Please transcribe the entries below exactly and leave out every picture.

DATA FOR THE TASK Block Start

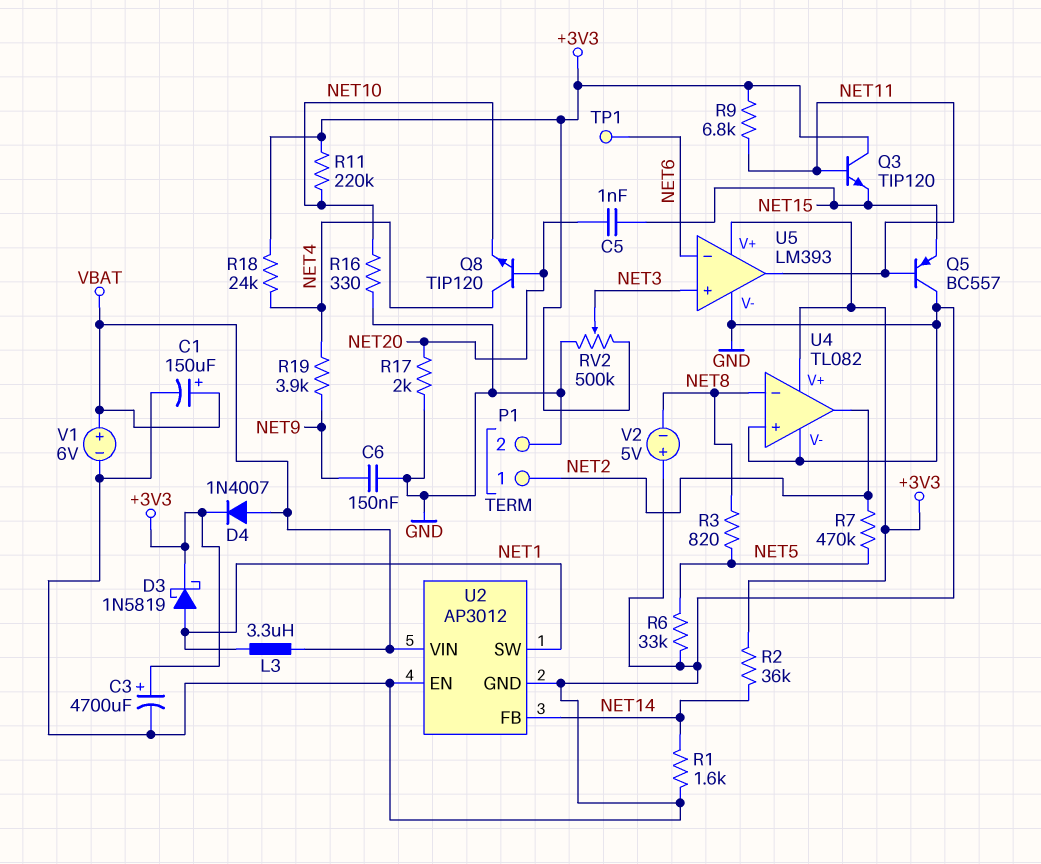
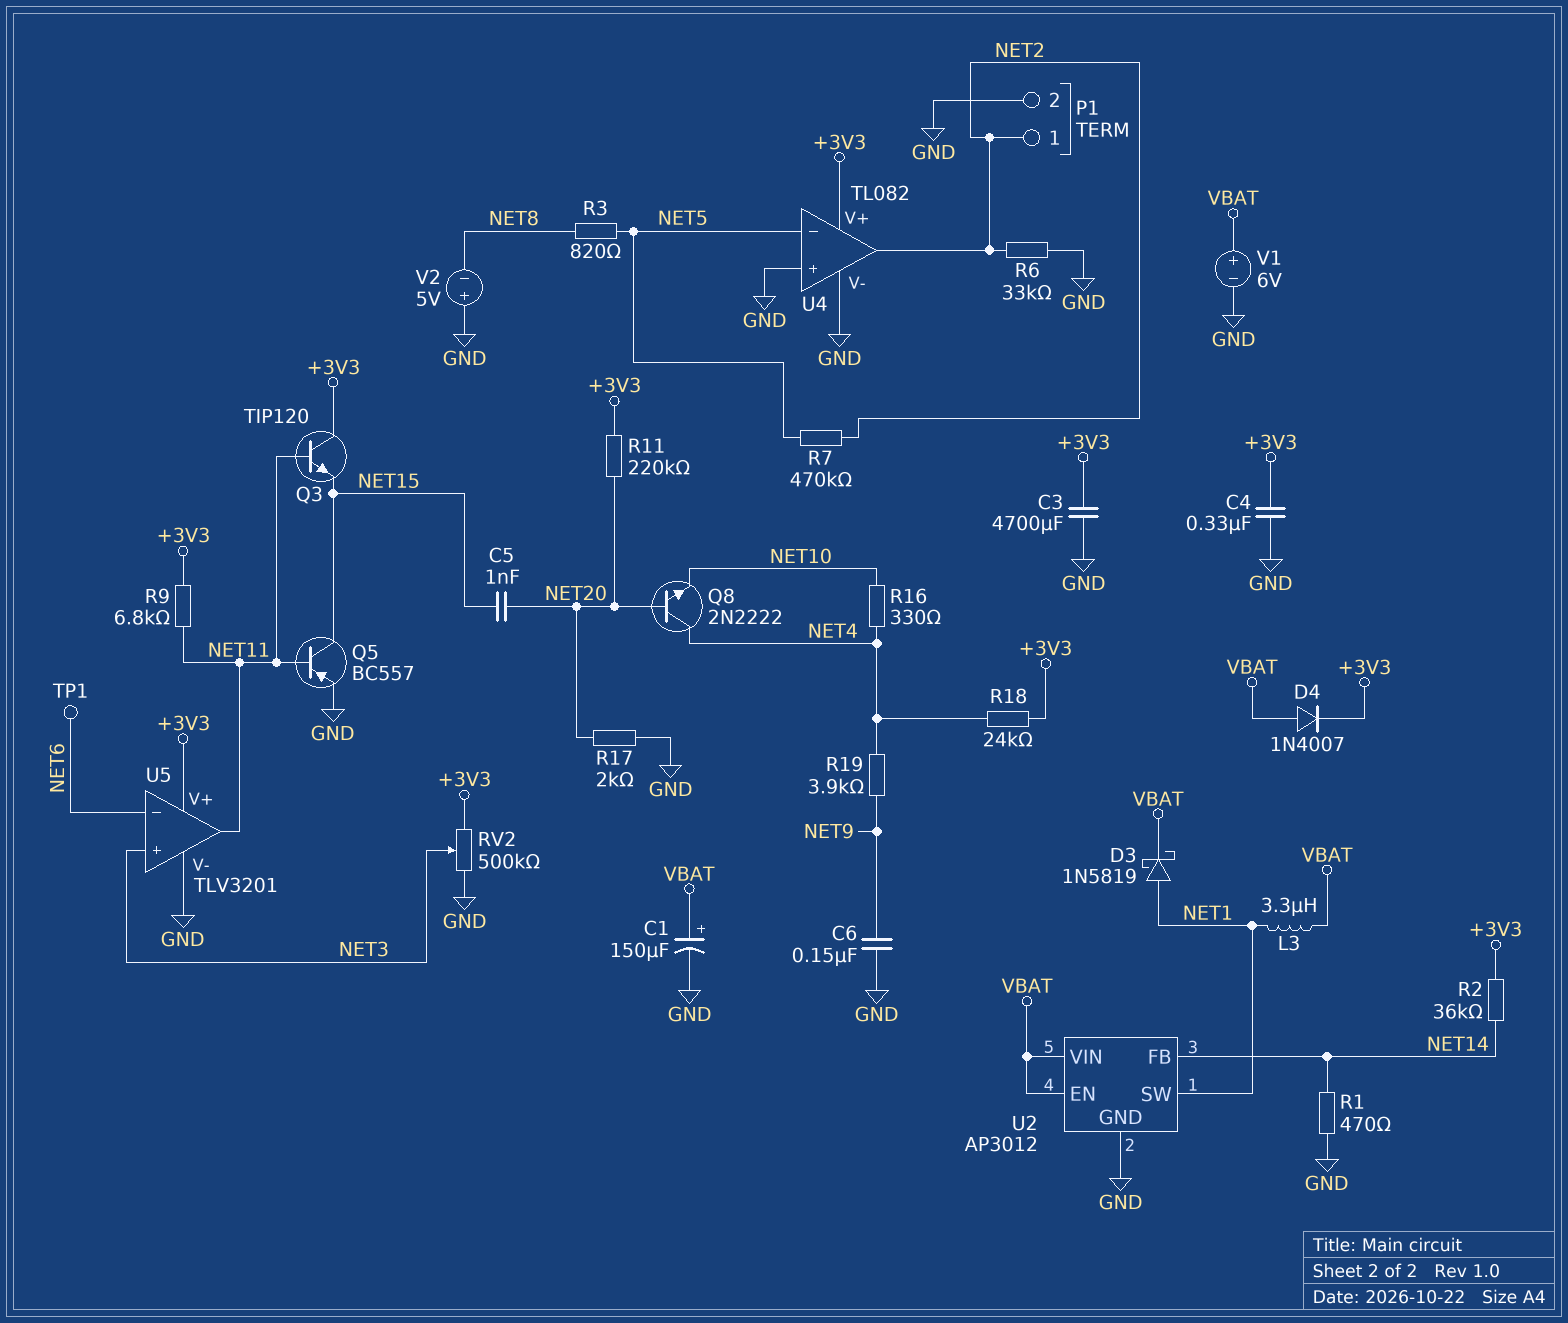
C3: 4700uF (plus +3V3, minus GND) -> 4700uF (+3V3, GND)
C4: none -> 330nF (+3V3, GND)
D3: schottky 1N5819 (A NET1, K +3V3) -> schottky 1N5819 (A NET1, K VBAT)
Q5: PNP BC557 (B NET11, C GND, E NET15) -> PNP BC557 (B NET11, C NET15, E GND)
Q8: NPN TIP120 (B NET20, C NET4, E NET10) -> NPN 2N2222 (B NET20, C NET4, E NET10)
R1: 1.6k (GND, NET14) -> 470 (GND, NET14)
R6: 33k (GND, NET5) -> 33k (GND, NET2)
R11: 220k (+3V3, NET10) -> 220k (+3V3, NET20)
R16: 330 (GND, NET10) -> 330 (NET4, NET10)
U2 pin EN: GND -> VBAT
U4 pin in-: NET8 -> NET5
U5: LM393 -> TLV3201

DATA FOR THE TASK Block End

EXERCISE OUTPUT:
C3: 4700uF (plus +3V3, minus GND) -> 4700uF (+3V3, GND)
C4: none -> 330nF (+3V3, GND)
D3: schottky 1N5819 (A NET1, K +3V3) -> schottky 1N5819 (A NET1, K VBAT)
Q5: PNP BC557 (B NET11, C GND, E NET15) -> PNP BC557 (B NET11, C NET15, E GND)
Q8: NPN TIP120 (B NET20, C NET4, E NET10) -> NPN 2N2222 (B NET20, C NET4, E NET10)
R1: 1.6k (GND, NET14) -> 470 (GND, NET14)
R6: 33k (GND, NET5) -> 33k (GND, NET2)
R11: 220k (+3V3, NET10) -> 220k (+3V3, NET20)
R16: 330 (GND, NET10) -> 330 (NET4, NET10)
U2 pin EN: GND -> VBAT
U4 pin in-: NET8 -> NET5
U5: LM393 -> TLV3201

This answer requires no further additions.